→ **TASK GOAL**
The pictures do not belong in the copy. Restate all of the records word for word.

____ RECORDS TO USE

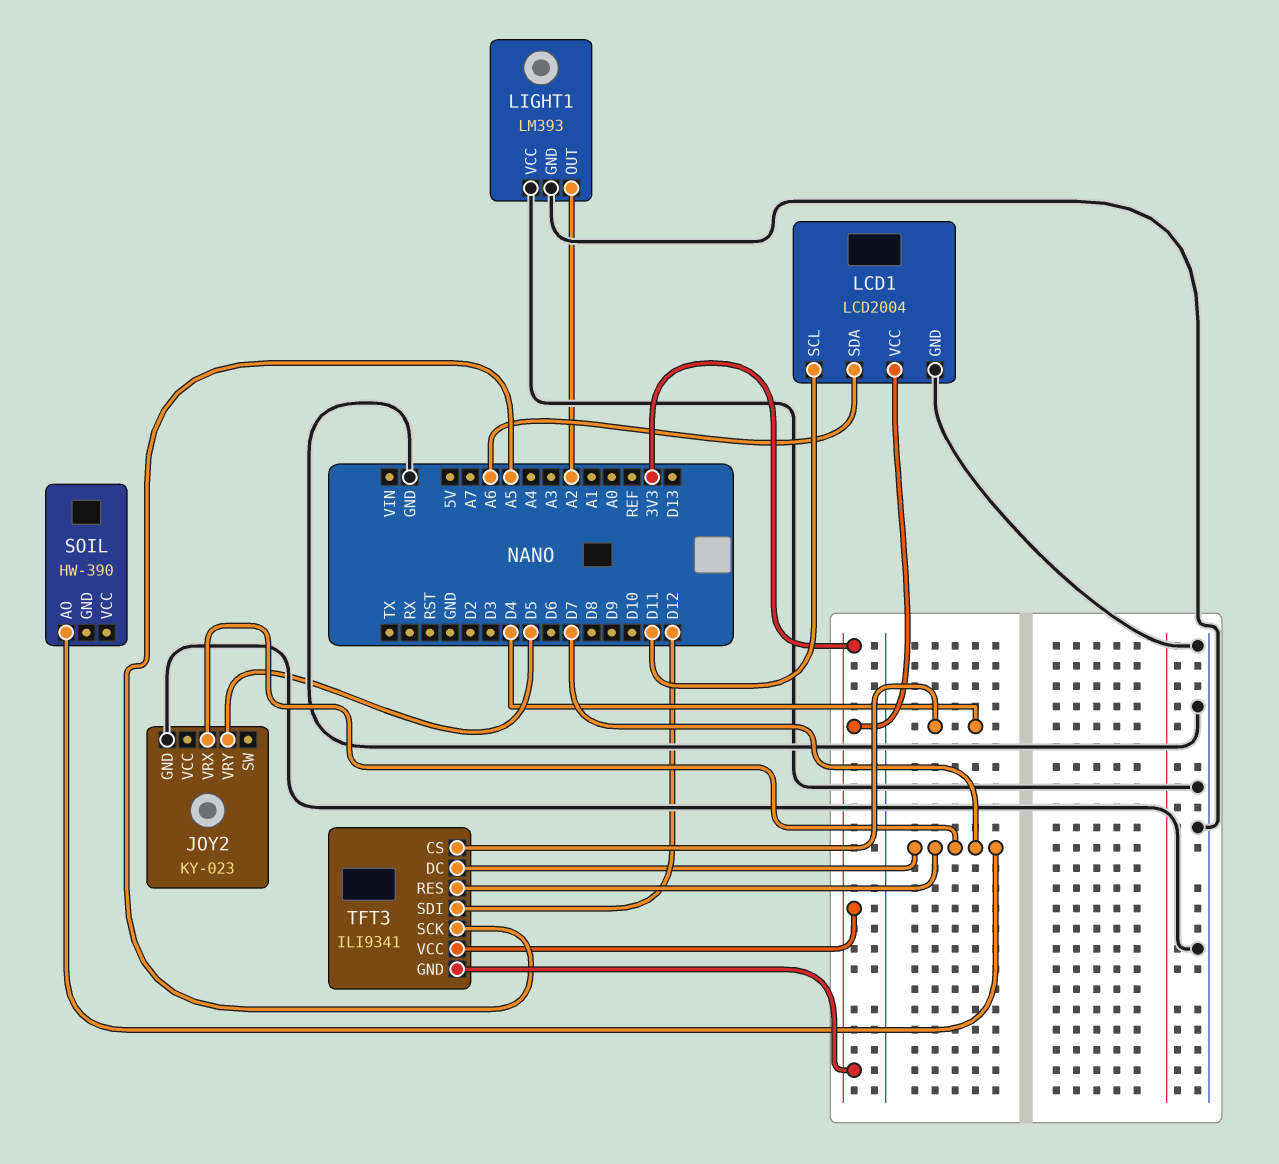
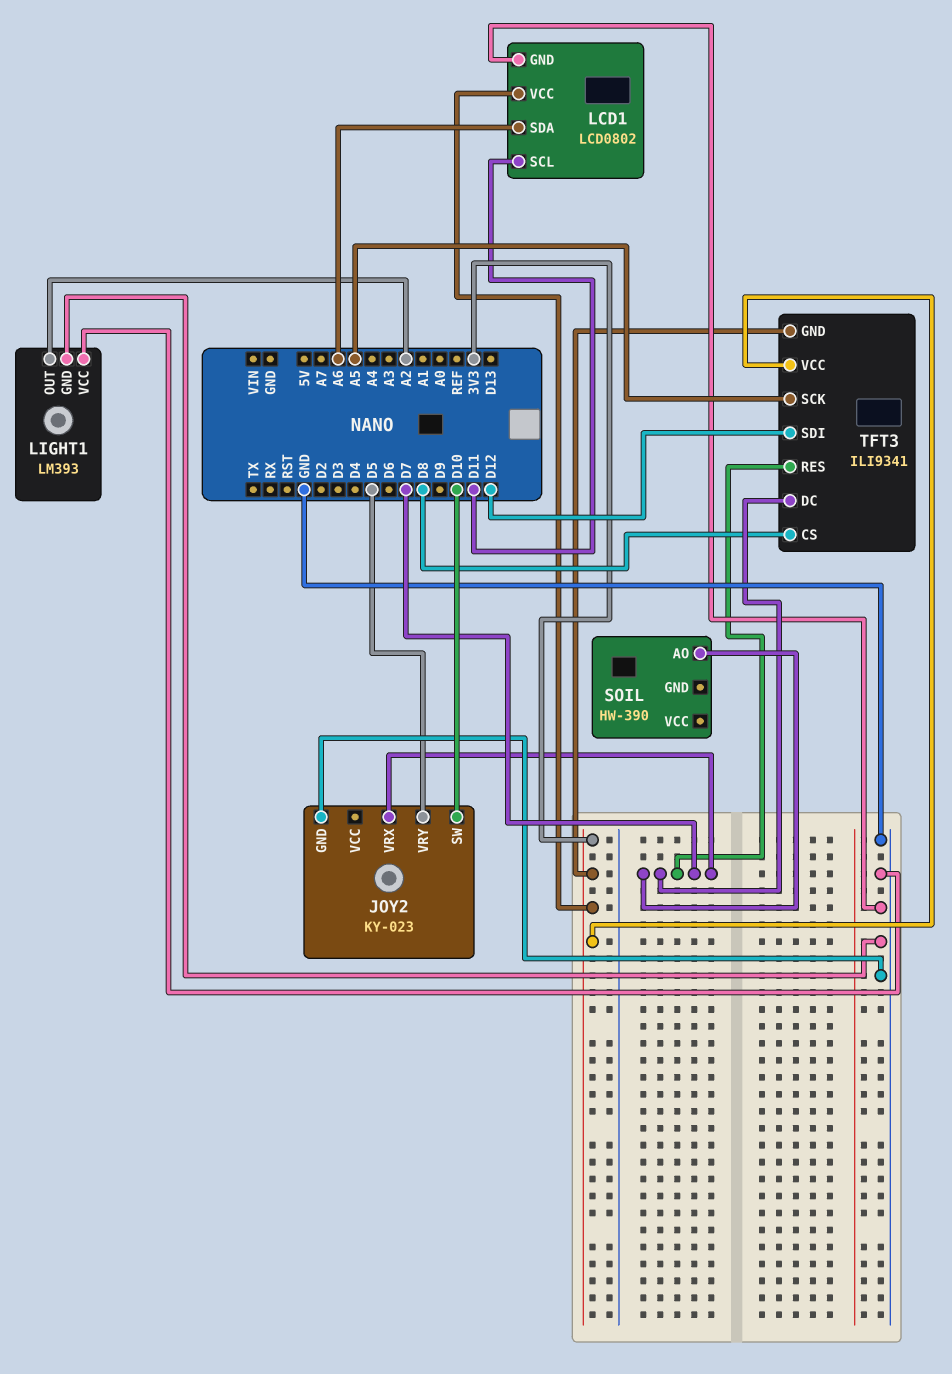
JOY2 pin SW: none -> D10
LCD1: LCD2004 -> LCD0802
TFT3 pin CS: D4 -> D8

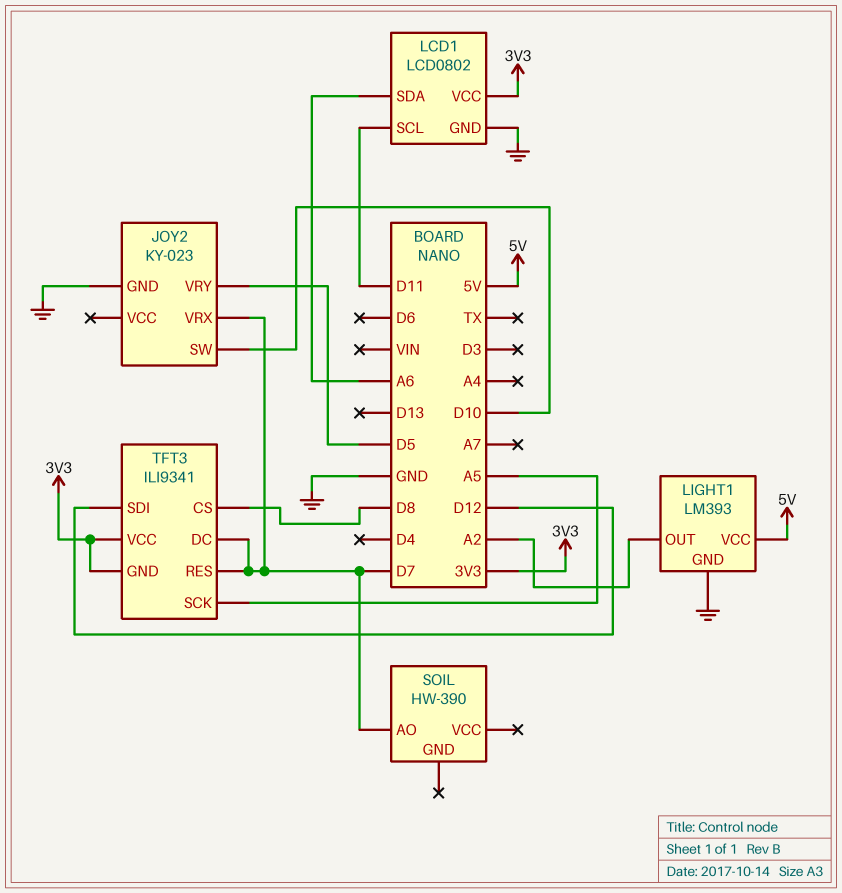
LIGHT1 pin VCC: GND -> 5V

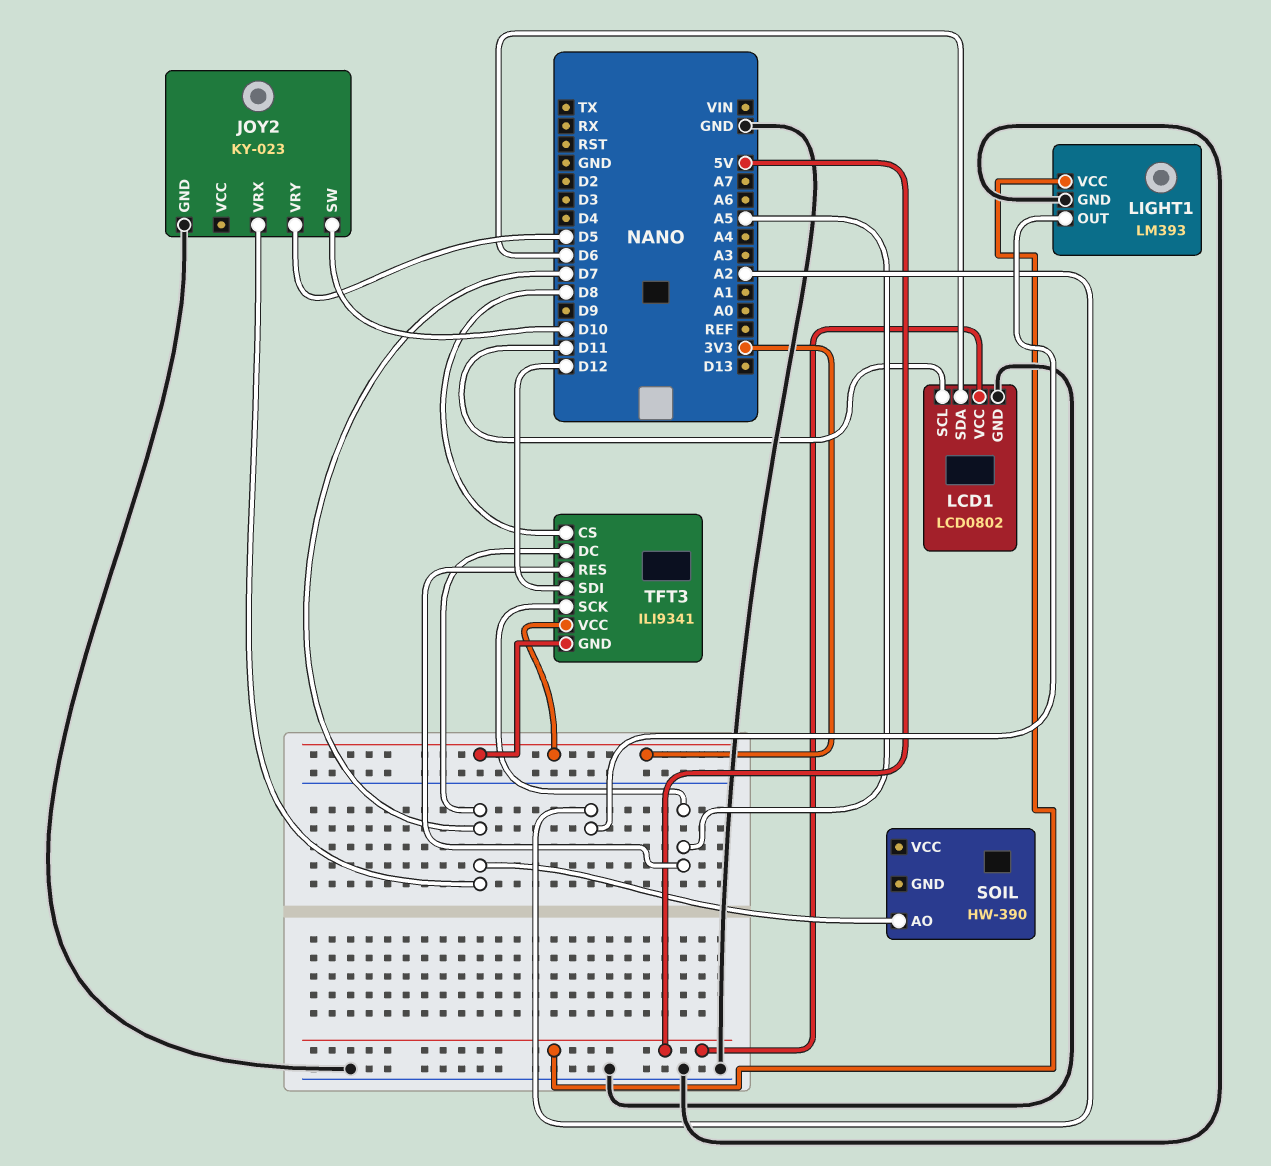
LCD1 pin SDA: A6 -> D6
LCD1 pin VCC: 3V3 -> 5V
TFT3 pin RES: D7 -> A5

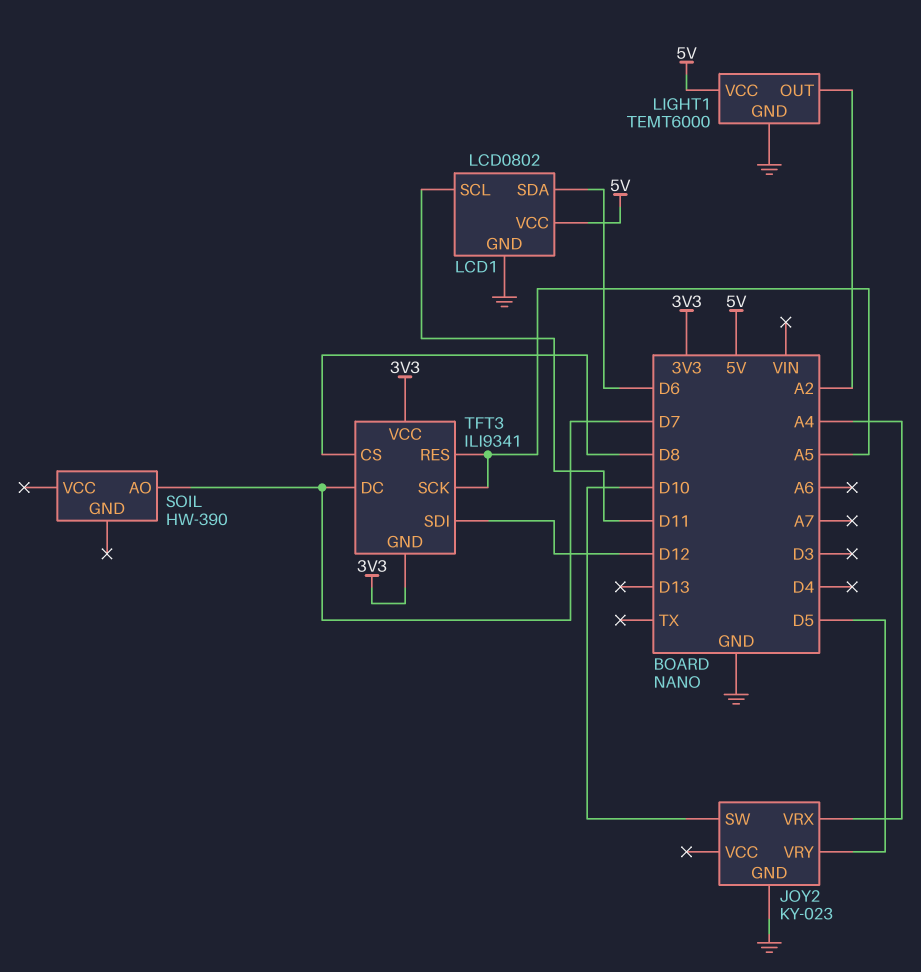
JOY2 pin VRX: D7 -> A4
LIGHT1: LM393 -> TEMT6000

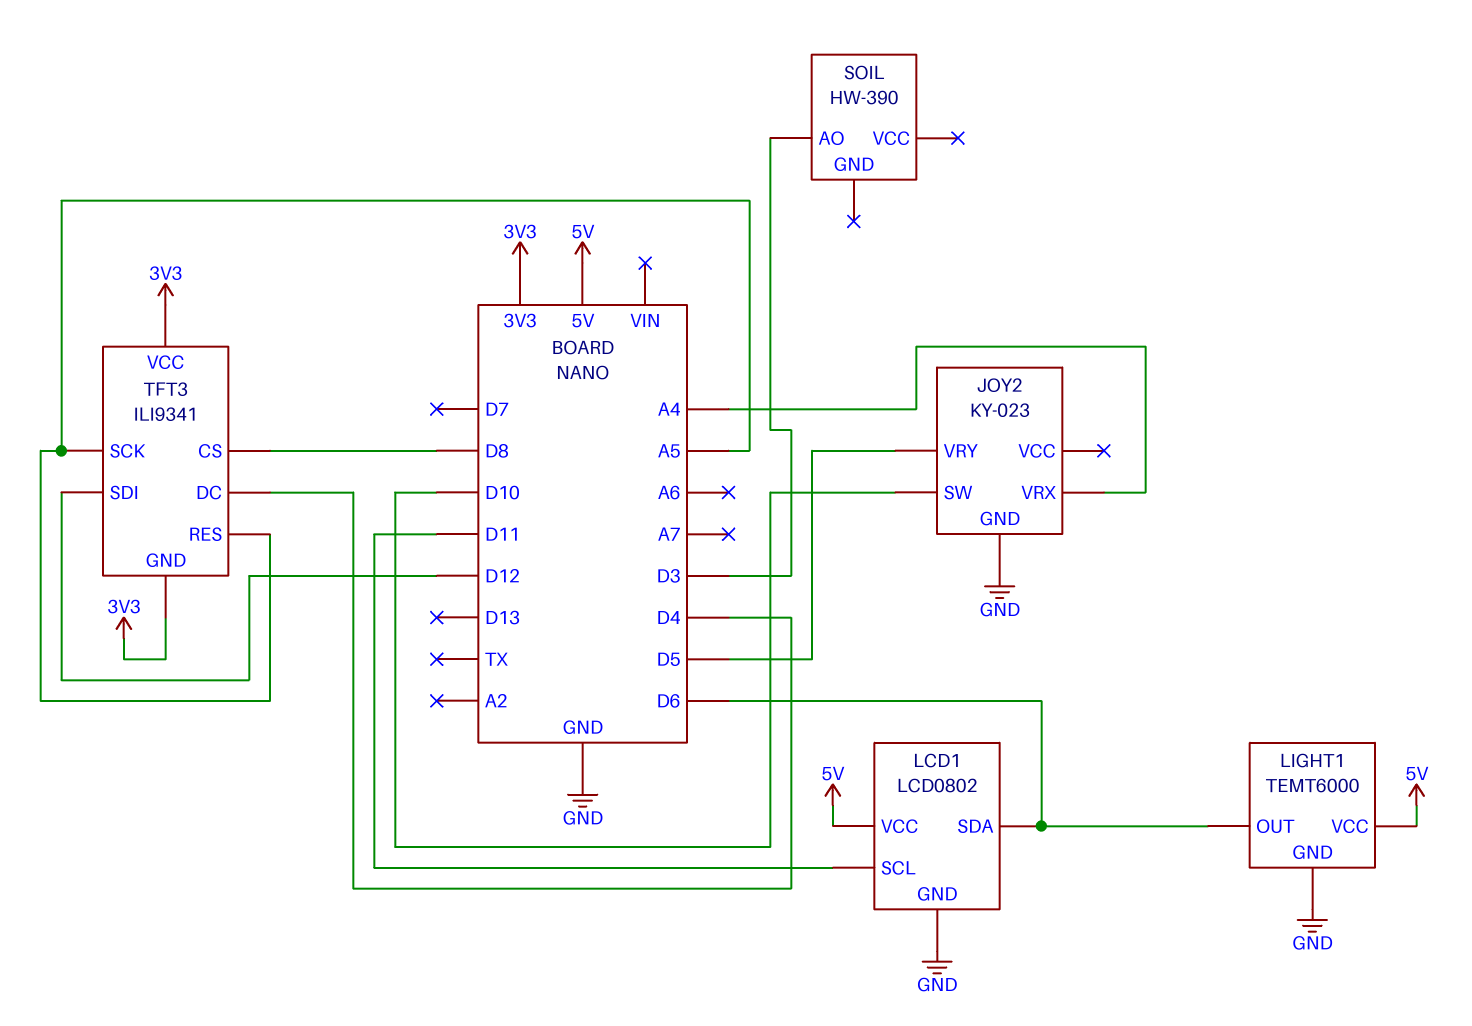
LIGHT1 pin OUT: A2 -> D6
SOIL pin AO: D7 -> D3
TFT3 pin DC: D7 -> D4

________

→ **ANSWER BOX**
JOY2 pin SW: none -> D10
LCD1: LCD2004 -> LCD0802
TFT3 pin CS: D4 -> D8

LIGHT1 pin VCC: GND -> 5V

LCD1 pin SDA: A6 -> D6
LCD1 pin VCC: 3V3 -> 5V
TFT3 pin RES: D7 -> A5

JOY2 pin VRX: D7 -> A4
LIGHT1: LM393 -> TEMT6000

LIGHT1 pin OUT: A2 -> D6
SOIL pin AO: D7 -> D3
TFT3 pin DC: D7 -> D4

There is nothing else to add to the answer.